Directions for this task: All lines from the one with "Pipeline 109: [761,834,801,866]" through the final line below are to be reproduced exactly; omit the others.

Supplied data:

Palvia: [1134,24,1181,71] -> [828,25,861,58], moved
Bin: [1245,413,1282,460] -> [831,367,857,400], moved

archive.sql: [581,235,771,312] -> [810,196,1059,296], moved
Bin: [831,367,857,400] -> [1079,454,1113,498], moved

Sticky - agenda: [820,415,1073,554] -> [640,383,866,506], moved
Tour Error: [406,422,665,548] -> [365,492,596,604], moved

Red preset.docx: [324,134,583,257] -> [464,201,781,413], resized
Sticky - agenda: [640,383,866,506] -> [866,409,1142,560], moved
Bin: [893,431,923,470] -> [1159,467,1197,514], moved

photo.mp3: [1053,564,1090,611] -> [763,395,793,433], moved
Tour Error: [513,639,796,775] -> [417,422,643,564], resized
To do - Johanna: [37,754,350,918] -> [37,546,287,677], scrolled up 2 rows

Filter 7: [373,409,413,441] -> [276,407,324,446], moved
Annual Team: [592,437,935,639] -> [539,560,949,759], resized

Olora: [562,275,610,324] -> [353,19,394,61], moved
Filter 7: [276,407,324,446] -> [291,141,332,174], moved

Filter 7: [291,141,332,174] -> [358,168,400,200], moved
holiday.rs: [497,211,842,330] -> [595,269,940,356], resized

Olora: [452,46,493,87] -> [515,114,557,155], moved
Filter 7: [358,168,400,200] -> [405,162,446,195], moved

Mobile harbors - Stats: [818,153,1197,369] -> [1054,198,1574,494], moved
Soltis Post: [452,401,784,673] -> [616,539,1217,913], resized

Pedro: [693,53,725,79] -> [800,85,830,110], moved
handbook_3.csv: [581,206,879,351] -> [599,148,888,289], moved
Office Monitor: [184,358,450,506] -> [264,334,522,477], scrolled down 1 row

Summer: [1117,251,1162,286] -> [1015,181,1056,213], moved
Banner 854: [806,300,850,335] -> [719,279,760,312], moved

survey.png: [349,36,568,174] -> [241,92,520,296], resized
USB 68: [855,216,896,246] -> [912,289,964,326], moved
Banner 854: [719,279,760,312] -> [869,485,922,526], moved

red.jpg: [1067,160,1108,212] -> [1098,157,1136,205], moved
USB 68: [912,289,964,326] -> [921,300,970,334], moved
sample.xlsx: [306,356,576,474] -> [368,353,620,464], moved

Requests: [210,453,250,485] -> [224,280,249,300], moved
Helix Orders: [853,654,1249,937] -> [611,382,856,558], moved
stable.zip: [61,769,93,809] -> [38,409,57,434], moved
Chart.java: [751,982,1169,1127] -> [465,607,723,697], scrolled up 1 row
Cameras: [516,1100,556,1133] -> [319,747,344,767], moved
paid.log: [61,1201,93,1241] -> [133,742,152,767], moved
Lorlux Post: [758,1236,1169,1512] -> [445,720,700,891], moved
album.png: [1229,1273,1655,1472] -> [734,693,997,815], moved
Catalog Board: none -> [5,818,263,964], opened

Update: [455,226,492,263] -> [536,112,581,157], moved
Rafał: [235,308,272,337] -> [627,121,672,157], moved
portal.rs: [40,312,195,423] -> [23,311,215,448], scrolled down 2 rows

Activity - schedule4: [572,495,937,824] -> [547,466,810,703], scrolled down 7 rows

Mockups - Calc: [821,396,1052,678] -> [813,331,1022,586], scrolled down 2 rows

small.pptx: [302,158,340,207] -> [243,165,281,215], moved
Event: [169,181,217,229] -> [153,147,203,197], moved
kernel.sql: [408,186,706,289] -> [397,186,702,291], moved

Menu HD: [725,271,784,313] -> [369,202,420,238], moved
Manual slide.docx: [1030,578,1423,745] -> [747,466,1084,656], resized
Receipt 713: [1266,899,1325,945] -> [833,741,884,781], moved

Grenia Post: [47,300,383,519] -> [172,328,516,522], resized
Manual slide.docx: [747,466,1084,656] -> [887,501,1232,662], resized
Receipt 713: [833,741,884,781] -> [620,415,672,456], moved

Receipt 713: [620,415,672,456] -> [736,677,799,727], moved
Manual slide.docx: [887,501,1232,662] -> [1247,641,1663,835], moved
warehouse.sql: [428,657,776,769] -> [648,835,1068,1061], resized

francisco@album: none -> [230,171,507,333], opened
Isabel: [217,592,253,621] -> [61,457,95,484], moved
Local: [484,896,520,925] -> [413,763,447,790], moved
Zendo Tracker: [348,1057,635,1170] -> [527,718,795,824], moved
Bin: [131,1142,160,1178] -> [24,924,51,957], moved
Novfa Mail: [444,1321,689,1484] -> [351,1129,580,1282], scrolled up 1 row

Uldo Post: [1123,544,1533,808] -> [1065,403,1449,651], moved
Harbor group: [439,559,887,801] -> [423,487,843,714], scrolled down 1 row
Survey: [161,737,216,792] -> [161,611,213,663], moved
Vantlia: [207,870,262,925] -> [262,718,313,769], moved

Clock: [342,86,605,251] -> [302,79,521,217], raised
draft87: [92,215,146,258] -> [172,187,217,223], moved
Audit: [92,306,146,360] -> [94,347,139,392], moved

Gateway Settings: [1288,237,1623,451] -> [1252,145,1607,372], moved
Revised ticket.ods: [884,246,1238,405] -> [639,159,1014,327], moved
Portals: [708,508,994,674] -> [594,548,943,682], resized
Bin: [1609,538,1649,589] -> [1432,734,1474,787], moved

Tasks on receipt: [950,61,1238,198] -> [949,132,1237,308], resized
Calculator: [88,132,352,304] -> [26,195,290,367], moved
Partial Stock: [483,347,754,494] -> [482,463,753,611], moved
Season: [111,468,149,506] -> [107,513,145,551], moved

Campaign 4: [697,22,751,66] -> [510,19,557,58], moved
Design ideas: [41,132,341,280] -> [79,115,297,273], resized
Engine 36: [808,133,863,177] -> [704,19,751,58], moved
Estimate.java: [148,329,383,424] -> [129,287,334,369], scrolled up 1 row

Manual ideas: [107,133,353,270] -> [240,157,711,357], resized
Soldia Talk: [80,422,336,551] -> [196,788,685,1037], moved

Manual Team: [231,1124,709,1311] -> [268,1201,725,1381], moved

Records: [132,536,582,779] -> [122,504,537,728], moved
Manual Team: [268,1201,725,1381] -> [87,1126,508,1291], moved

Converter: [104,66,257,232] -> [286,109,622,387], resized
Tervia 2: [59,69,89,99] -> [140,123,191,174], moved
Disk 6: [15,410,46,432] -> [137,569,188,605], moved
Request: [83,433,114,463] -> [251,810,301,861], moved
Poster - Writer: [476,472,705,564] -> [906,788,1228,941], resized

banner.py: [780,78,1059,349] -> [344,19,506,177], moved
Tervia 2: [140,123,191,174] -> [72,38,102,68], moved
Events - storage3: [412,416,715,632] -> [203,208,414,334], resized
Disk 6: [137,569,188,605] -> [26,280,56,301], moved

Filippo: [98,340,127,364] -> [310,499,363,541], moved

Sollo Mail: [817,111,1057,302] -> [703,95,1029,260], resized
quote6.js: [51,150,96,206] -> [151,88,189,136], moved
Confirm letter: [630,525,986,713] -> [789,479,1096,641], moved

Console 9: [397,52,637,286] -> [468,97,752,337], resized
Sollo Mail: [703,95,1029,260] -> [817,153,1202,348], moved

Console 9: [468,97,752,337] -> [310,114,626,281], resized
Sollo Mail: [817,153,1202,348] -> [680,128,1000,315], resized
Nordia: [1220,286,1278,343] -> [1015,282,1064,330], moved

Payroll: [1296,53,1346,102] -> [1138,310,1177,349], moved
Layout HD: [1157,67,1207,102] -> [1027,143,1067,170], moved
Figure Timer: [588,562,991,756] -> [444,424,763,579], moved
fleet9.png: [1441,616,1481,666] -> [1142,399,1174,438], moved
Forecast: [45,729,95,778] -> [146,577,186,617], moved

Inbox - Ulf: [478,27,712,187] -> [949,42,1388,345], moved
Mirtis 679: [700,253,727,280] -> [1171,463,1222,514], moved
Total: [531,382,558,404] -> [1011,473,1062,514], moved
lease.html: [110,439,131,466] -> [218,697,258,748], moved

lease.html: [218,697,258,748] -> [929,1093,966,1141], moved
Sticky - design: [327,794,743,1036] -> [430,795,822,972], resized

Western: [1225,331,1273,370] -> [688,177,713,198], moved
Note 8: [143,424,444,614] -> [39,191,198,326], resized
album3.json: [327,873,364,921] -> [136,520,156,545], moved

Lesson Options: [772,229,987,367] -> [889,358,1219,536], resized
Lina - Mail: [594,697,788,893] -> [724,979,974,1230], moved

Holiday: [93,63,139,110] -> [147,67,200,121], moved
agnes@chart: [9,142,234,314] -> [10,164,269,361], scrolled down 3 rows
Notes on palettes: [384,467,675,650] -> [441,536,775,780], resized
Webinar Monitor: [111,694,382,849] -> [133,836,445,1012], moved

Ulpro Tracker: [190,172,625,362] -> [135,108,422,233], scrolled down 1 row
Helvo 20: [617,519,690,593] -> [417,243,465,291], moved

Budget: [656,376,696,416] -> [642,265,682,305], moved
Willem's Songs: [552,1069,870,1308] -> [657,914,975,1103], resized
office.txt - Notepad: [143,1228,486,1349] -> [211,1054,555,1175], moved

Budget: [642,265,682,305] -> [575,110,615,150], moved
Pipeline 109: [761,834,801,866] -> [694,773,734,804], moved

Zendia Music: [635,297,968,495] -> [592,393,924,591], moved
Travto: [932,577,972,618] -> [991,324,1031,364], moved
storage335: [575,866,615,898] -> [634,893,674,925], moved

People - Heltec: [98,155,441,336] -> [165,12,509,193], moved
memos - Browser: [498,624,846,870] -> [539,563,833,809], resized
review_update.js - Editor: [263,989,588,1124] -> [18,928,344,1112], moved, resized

Exercise output:
Pipeline 109: [761,834,801,866] -> [694,773,734,804], moved

Zendia Music: [635,297,968,495] -> [592,393,924,591], moved
Travto: [932,577,972,618] -> [991,324,1031,364], moved
storage335: [575,866,615,898] -> [634,893,674,925], moved

People - Heltec: [98,155,441,336] -> [165,12,509,193], moved
memos - Browser: [498,624,846,870] -> [539,563,833,809], resized
review_update.js - Editor: [263,989,588,1124] -> [18,928,344,1112], moved, resized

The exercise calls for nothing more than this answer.